§ **Your goal**
Pictures do not belong in the copy, so please give every entry below again exactly.

(Saved data entries)
════════════════
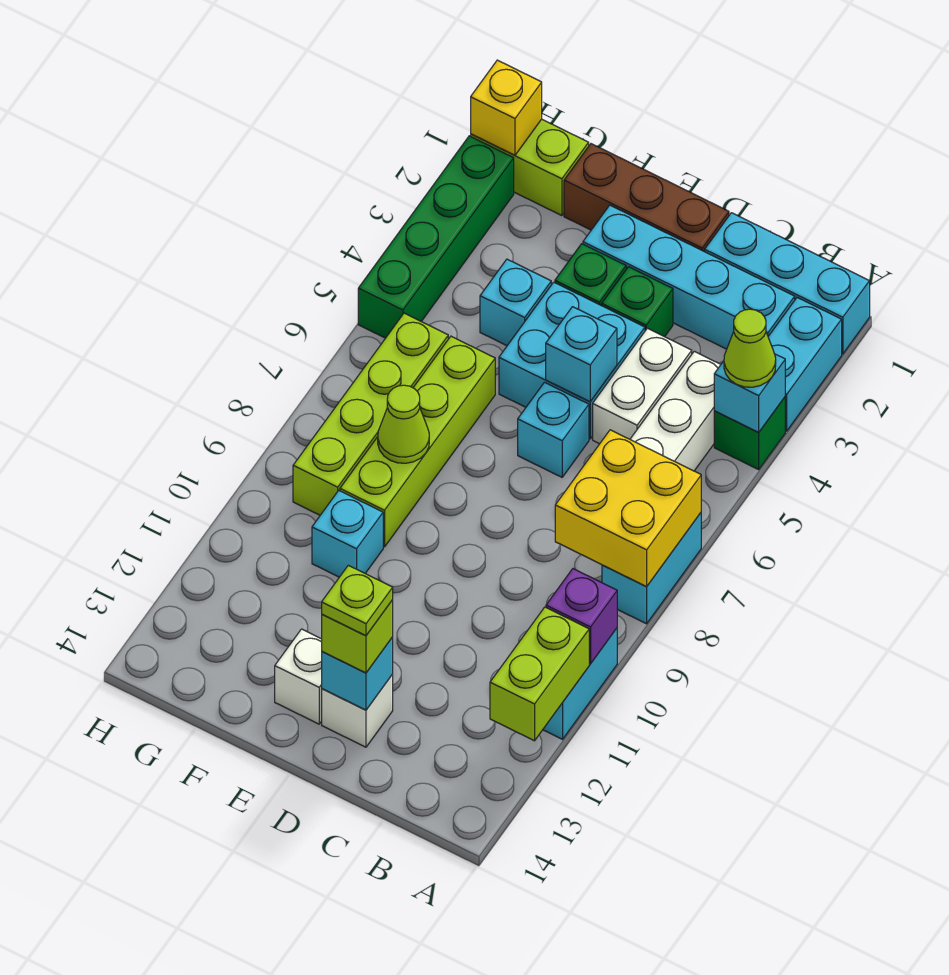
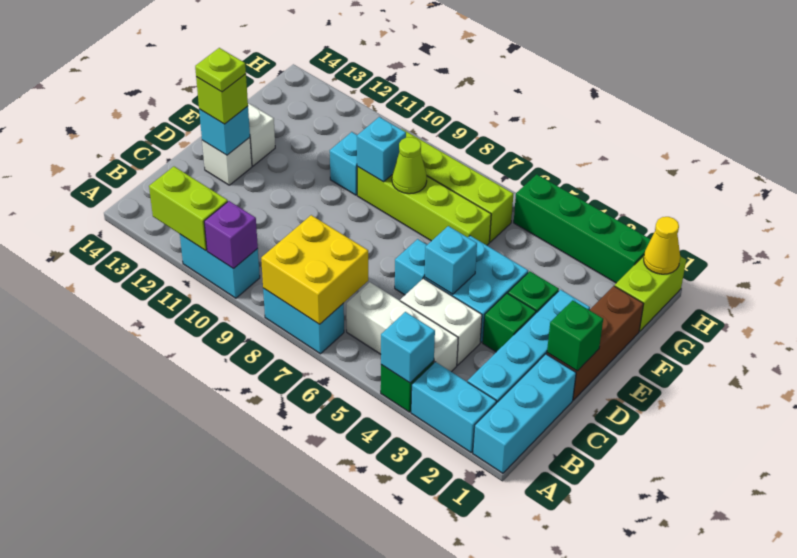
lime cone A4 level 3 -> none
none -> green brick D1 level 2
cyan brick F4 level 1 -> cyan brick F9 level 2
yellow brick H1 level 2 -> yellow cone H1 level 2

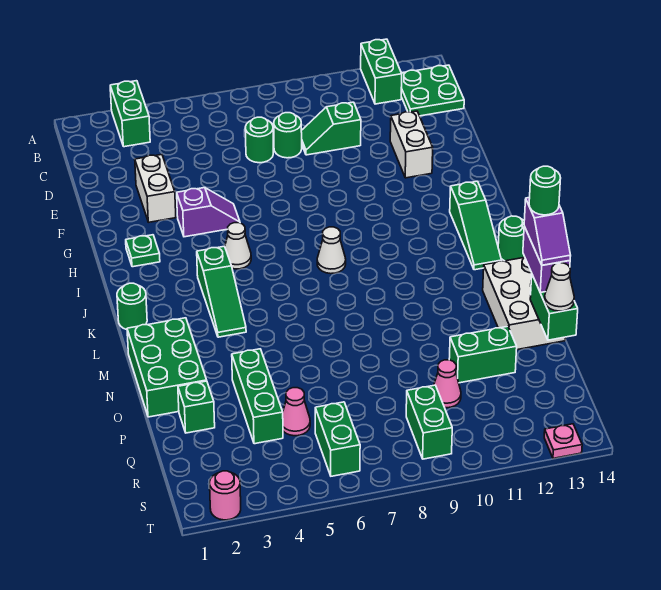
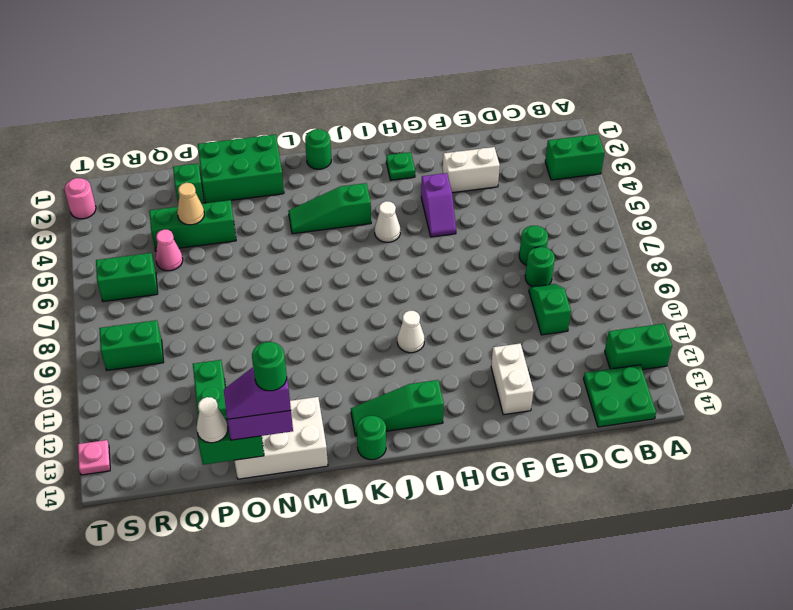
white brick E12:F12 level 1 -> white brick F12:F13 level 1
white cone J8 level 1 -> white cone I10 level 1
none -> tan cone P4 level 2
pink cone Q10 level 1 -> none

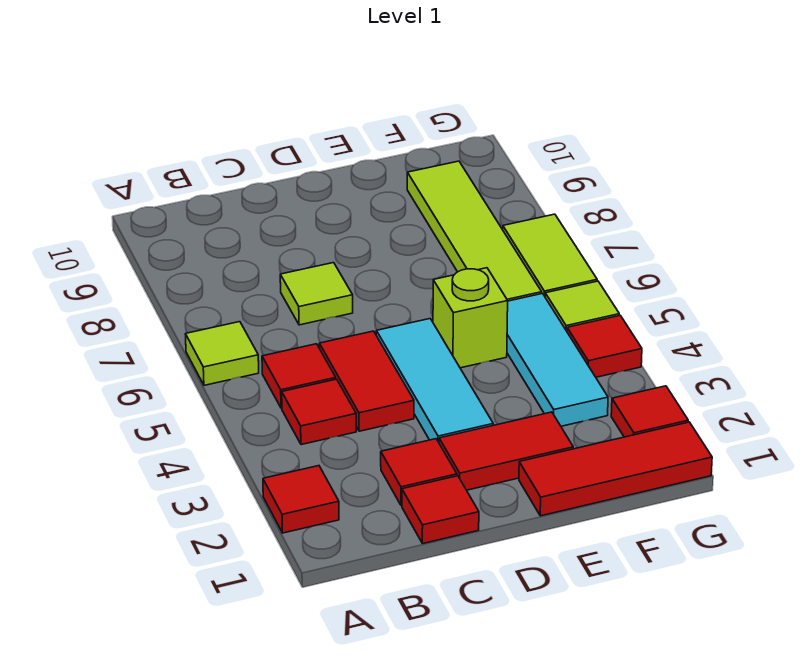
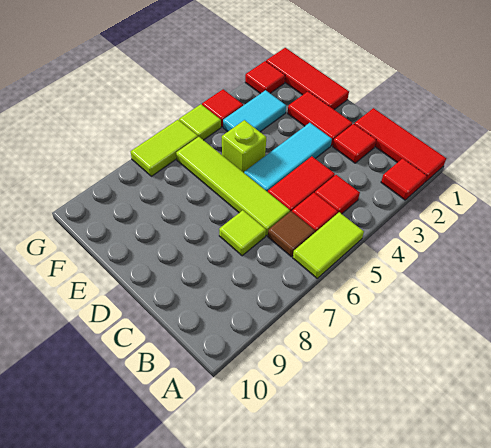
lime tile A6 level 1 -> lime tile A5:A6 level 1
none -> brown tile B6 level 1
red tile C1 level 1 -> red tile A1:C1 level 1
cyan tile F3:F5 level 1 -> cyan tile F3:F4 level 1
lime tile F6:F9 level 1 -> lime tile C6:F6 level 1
════════════════
§ **Exercise output**
lime cone A4 level 3 -> none
none -> green brick D1 level 2
cyan brick F4 level 1 -> cyan brick F9 level 2
yellow brick H1 level 2 -> yellow cone H1 level 2

white brick E12:F12 level 1 -> white brick F12:F13 level 1
white cone J8 level 1 -> white cone I10 level 1
none -> tan cone P4 level 2
pink cone Q10 level 1 -> none

lime tile A6 level 1 -> lime tile A5:A6 level 1
none -> brown tile B6 level 1
red tile C1 level 1 -> red tile A1:C1 level 1
cyan tile F3:F5 level 1 -> cyan tile F3:F4 level 1
lime tile F6:F9 level 1 -> lime tile C6:F6 level 1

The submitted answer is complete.